# Exercise requirements:
Give every line from the entries that contains "gray".

# Exercise data:
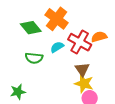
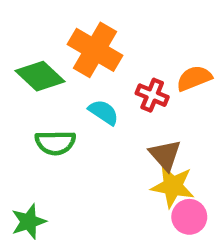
red cross: (80, 42) -> (152, 95), size x0.6
cyan semicircle: (57, 47) -> (104, 112), turned 72

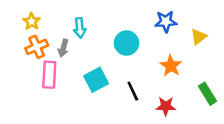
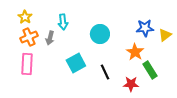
blue star: (166, 22) -> (145, 28), moved
yellow triangle: (199, 37) -> (165, 35), moved
pink rectangle: (49, 75) -> (27, 64), moved
green rectangle: (207, 94) -> (150, 70), moved

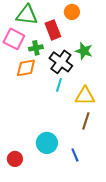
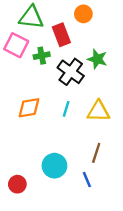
orange diamond: (26, 68) -> (29, 108), moved
cyan line: (59, 85) -> (66, 109), moved
brown line: (86, 121) -> (96, 153), moved

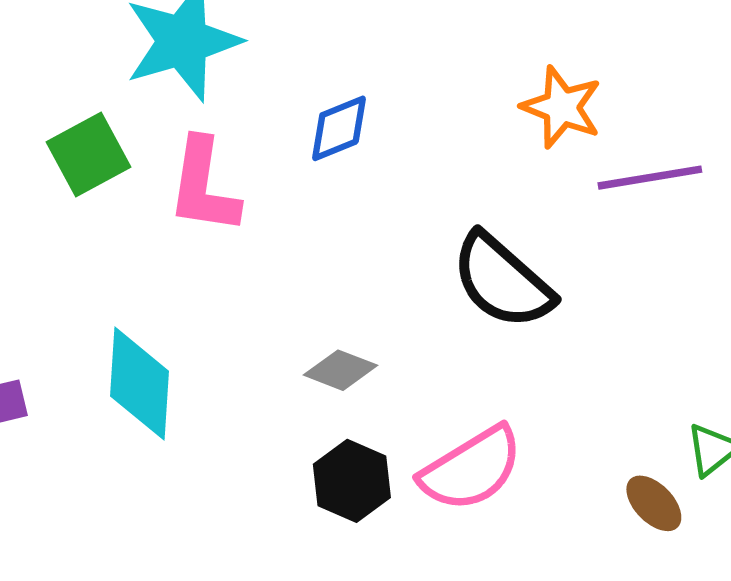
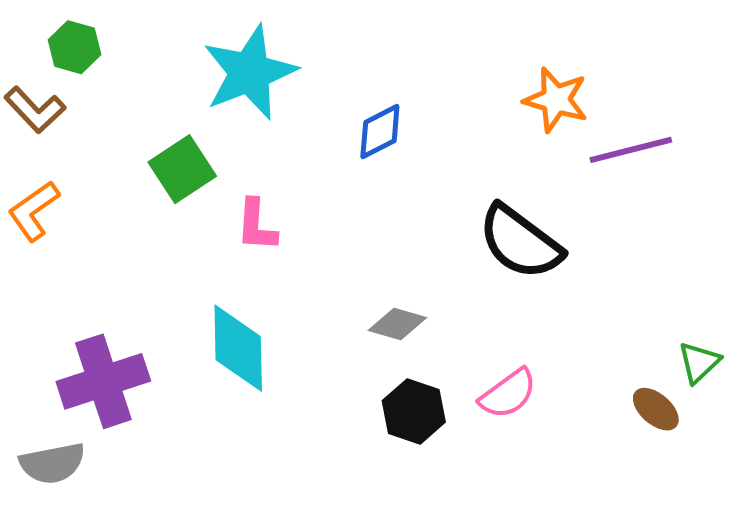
pink L-shape: (204, 186) -> (256, 225), moved, size x0.7
pink semicircle: (471, 469) -> (508, 394), size x0.7

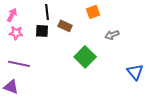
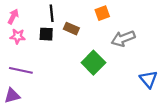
gray arrow: (112, 35) -> (123, 38), size x1.5
purple triangle: (11, 87) -> (12, 96), turned -35

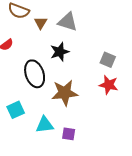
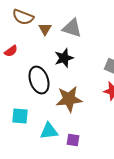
cyan square: (16, 110) -> (20, 116), turned 30

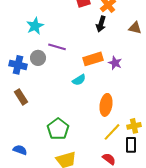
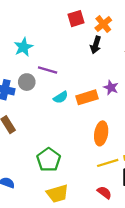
orange rectangle: (93, 59) -> (87, 97), moved
cyan semicircle: (79, 80) -> (61, 97), moved
yellow line: (112, 132) -> (108, 163), turned 30

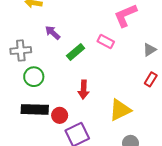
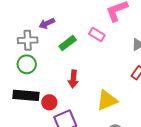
purple arrow: (53, 33) -> (47, 23), turned -70
gray cross: (21, 50) -> (28, 40), moved

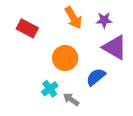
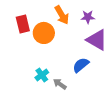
red rectangle: (27, 28) -> (23, 24), turned 48
orange circle: (65, 58) -> (44, 33), moved

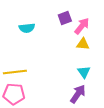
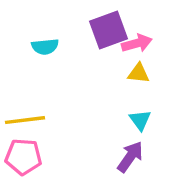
purple square: (65, 18) -> (108, 30), size x1.6
pink arrow: (82, 26) -> (137, 43), turned 36

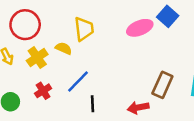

# Result of this task:
gray arrow: (112, 35) -> (123, 38), size x1.5
gray cross: (21, 50) -> (28, 40), moved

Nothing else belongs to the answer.